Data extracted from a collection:
=-=-=-=-=

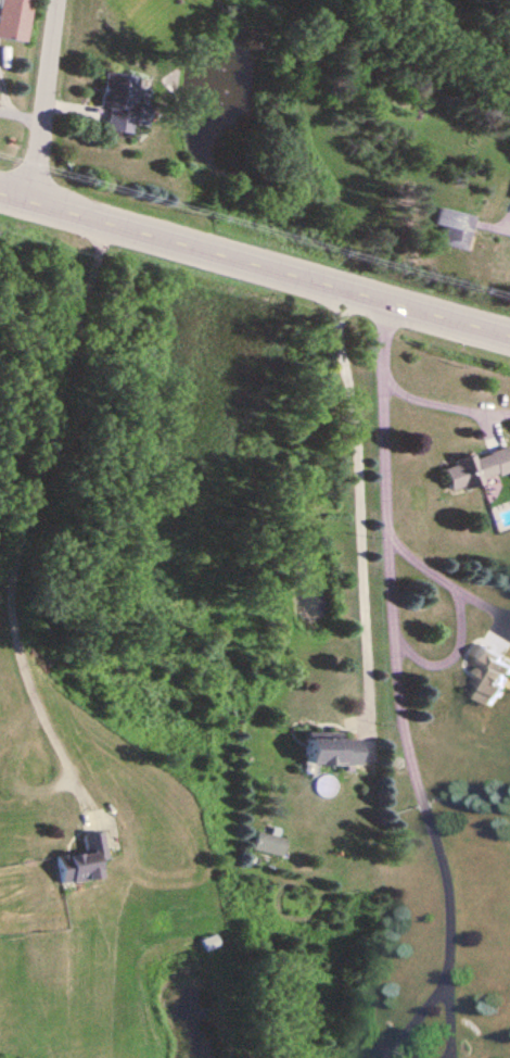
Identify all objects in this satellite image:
building: (13, 18)
building: (119, 100)
road: (42, 101)
building: (448, 225)
road: (497, 225)
road: (254, 264)
road: (409, 400)
building: (475, 466)
road: (360, 505)
road: (30, 510)
road: (454, 590)
road: (462, 664)
building: (487, 674)
road: (410, 698)
building: (328, 747)
building: (267, 841)
building: (80, 858)
building: (208, 940)
road: (433, 1025)
road: (461, 1027)

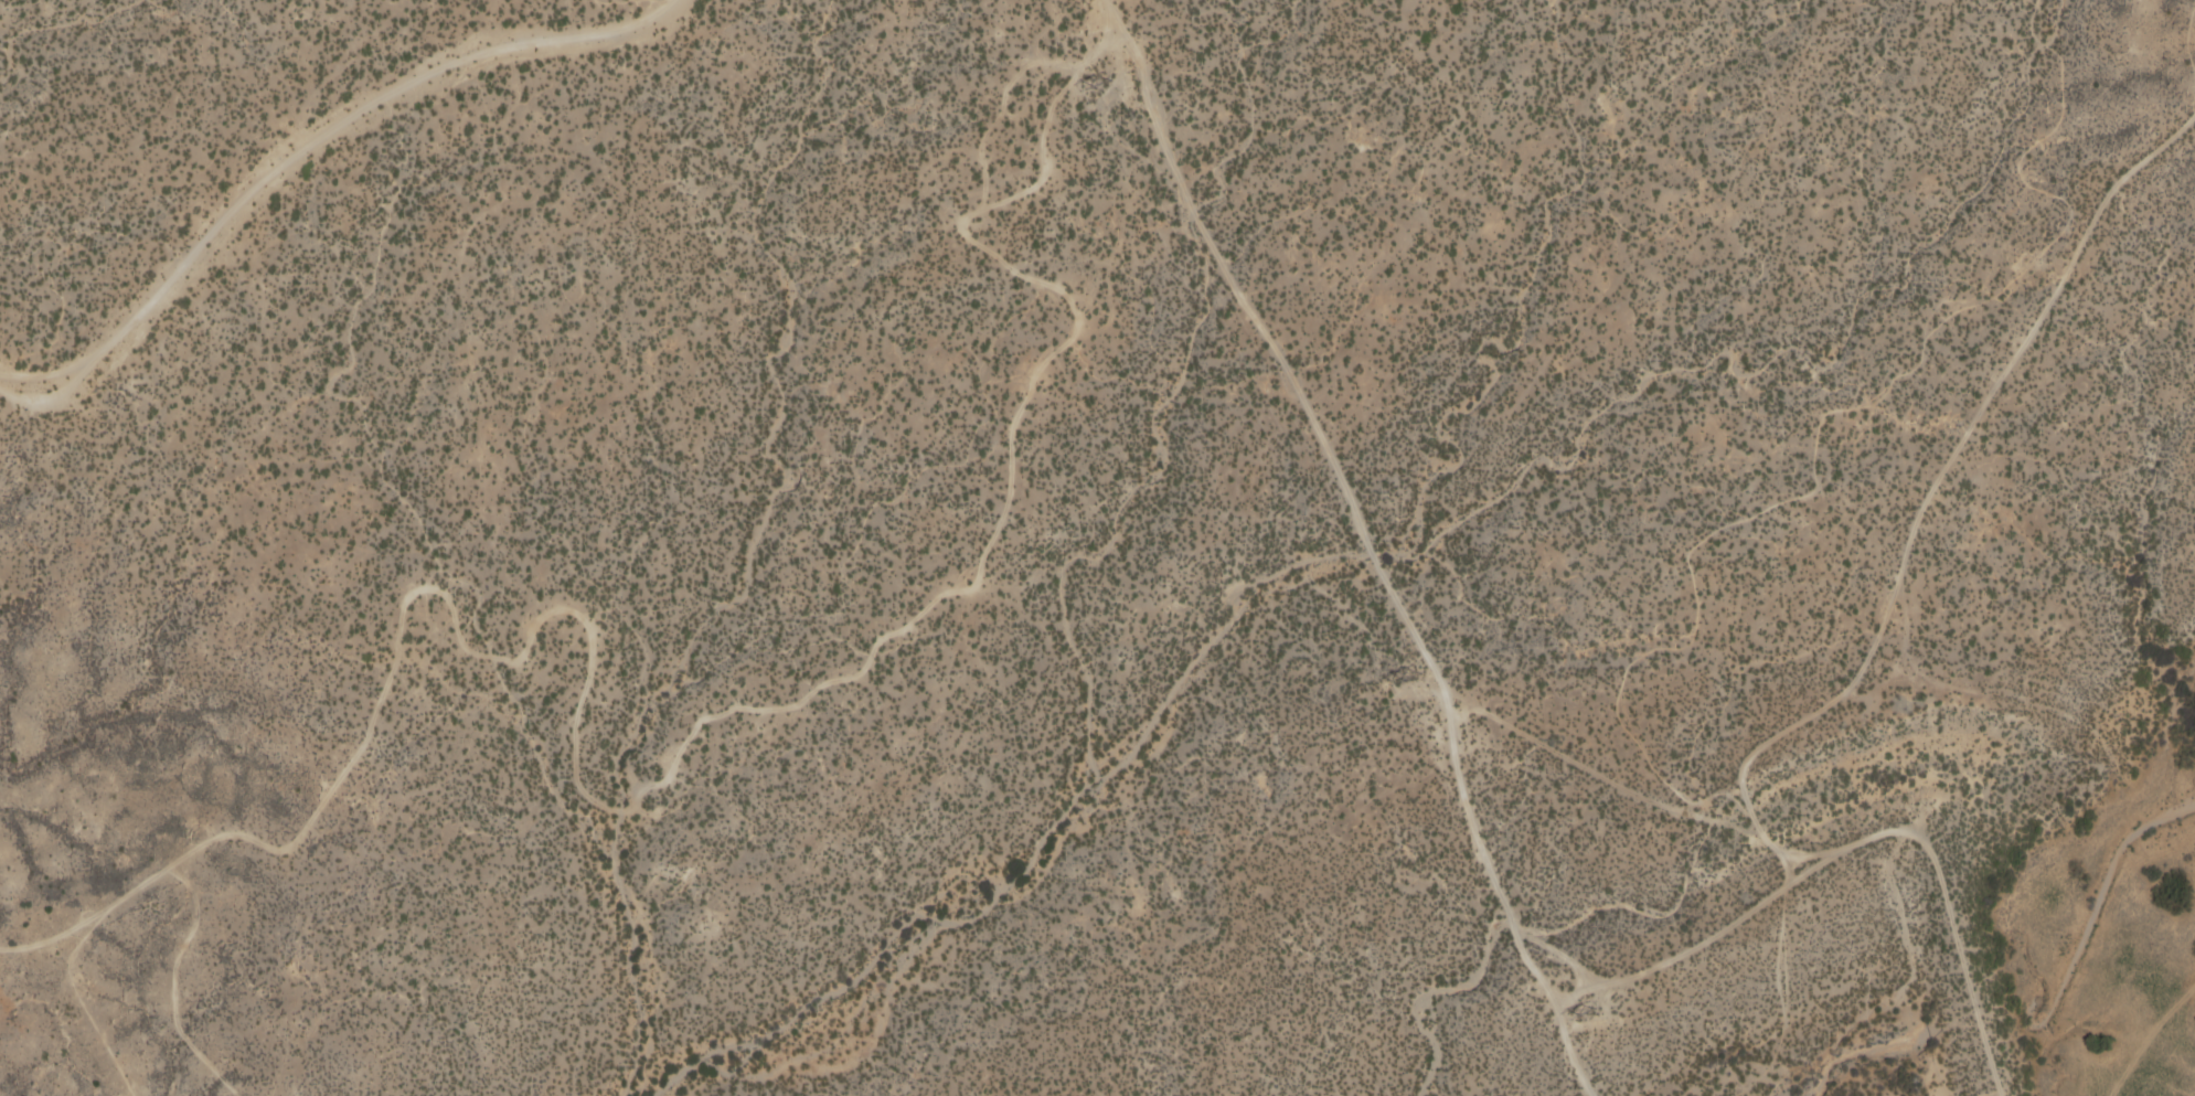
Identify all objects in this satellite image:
road: (2185, 43)
power tower: (1102, 82)
road: (311, 142)
road: (1920, 505)
road: (1366, 540)
power tower: (1412, 674)
road: (1851, 845)
dam: (1950, 901)
power tower: (1588, 1012)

=-=-=-=-=

- _Task brief_
The records shown above are to be repeated exactly, with the pictures left out.

- _Reply to the task_
Identify all objects in this satellite image:
building: (13, 18)
building: (119, 100)
road: (42, 101)
building: (448, 225)
road: (497, 225)
road: (254, 264)
road: (409, 400)
building: (475, 466)
road: (360, 505)
road: (30, 510)
road: (454, 590)
road: (462, 664)
building: (487, 674)
road: (410, 698)
building: (328, 747)
building: (267, 841)
building: (80, 858)
building: (208, 940)
road: (433, 1025)
road: (461, 1027)

Identify all objects in this satellite image:
road: (2185, 43)
power tower: (1102, 82)
road: (311, 142)
road: (1920, 505)
road: (1366, 540)
power tower: (1412, 674)
road: (1851, 845)
dam: (1950, 901)
power tower: (1588, 1012)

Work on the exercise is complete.